**EXERCISE OBJECTIVE**
Each record must be printed exactly as given.

****************************************

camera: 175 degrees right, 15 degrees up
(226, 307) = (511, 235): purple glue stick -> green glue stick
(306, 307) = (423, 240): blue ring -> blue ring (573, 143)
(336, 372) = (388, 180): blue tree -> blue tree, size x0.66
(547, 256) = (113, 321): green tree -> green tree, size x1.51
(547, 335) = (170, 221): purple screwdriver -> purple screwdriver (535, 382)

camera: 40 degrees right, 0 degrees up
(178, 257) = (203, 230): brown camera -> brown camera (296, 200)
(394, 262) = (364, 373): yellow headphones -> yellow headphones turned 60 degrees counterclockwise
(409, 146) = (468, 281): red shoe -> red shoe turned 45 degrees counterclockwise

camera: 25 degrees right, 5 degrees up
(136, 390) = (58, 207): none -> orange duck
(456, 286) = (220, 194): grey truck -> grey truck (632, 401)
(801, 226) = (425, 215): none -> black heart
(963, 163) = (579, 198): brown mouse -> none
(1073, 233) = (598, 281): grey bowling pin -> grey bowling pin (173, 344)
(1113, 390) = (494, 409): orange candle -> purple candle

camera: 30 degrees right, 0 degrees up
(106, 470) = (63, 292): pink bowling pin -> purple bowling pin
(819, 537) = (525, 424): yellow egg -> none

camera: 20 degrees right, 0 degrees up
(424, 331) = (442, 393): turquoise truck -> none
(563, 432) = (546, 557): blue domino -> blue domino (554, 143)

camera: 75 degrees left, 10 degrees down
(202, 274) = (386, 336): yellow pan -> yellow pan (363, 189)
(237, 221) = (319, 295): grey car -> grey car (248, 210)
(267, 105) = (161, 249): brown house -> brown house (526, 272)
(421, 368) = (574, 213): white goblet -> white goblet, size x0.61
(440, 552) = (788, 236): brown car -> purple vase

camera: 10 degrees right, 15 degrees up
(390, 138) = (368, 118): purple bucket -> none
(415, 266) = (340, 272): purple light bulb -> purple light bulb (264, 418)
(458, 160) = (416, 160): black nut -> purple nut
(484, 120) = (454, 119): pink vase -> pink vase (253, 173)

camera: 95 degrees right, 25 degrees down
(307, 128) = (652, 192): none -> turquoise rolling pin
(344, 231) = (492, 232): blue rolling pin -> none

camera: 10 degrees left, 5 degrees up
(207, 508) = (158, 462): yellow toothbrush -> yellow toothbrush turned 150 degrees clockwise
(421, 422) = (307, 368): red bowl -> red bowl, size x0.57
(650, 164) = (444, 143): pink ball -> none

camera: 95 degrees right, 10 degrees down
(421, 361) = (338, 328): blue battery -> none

****************************************

**RESPONSE BOX**
camera: 175 degrees right, 15 degrees up
(226, 307) = (511, 235): purple glue stick -> green glue stick
(306, 307) = (423, 240): blue ring -> blue ring (573, 143)
(336, 372) = (388, 180): blue tree -> blue tree, size x0.66
(547, 256) = (113, 321): green tree -> green tree, size x1.51
(547, 335) = (170, 221): purple screwdriver -> purple screwdriver (535, 382)

camera: 40 degrees right, 0 degrees up
(178, 257) = (203, 230): brown camera -> brown camera (296, 200)
(394, 262) = (364, 373): yellow headphones -> yellow headphones turned 60 degrees counterclockwise
(409, 146) = (468, 281): red shoe -> red shoe turned 45 degrees counterclockwise

camera: 25 degrees right, 5 degrees up
(136, 390) = (58, 207): none -> orange duck
(456, 286) = (220, 194): grey truck -> grey truck (632, 401)
(801, 226) = (425, 215): none -> black heart
(963, 163) = (579, 198): brown mouse -> none
(1073, 233) = (598, 281): grey bowling pin -> grey bowling pin (173, 344)
(1113, 390) = (494, 409): orange candle -> purple candle

camera: 30 degrees right, 0 degrees up
(106, 470) = (63, 292): pink bowling pin -> purple bowling pin
(819, 537) = (525, 424): yellow egg -> none

camera: 20 degrees right, 0 degrees up
(424, 331) = (442, 393): turquoise truck -> none
(563, 432) = (546, 557): blue domino -> blue domino (554, 143)

camera: 75 degrees left, 10 degrees down
(202, 274) = (386, 336): yellow pan -> yellow pan (363, 189)
(237, 221) = (319, 295): grey car -> grey car (248, 210)
(267, 105) = (161, 249): brown house -> brown house (526, 272)
(421, 368) = (574, 213): white goblet -> white goblet, size x0.61
(440, 552) = (788, 236): brown car -> purple vase

camera: 10 degrees right, 15 degrees up
(390, 138) = (368, 118): purple bucket -> none
(415, 266) = (340, 272): purple light bulb -> purple light bulb (264, 418)
(458, 160) = (416, 160): black nut -> purple nut
(484, 120) = (454, 119): pink vase -> pink vase (253, 173)

camera: 95 degrees right, 25 degrees down
(307, 128) = (652, 192): none -> turquoise rolling pin
(344, 231) = (492, 232): blue rolling pin -> none

camera: 10 degrees left, 5 degrees up
(207, 508) = (158, 462): yellow toothbrush -> yellow toothbrush turned 150 degrees clockwise
(421, 422) = (307, 368): red bowl -> red bowl, size x0.57
(650, 164) = (444, 143): pink ball -> none

camera: 95 degrees right, 10 degrees down
(421, 361) = (338, 328): blue battery -> none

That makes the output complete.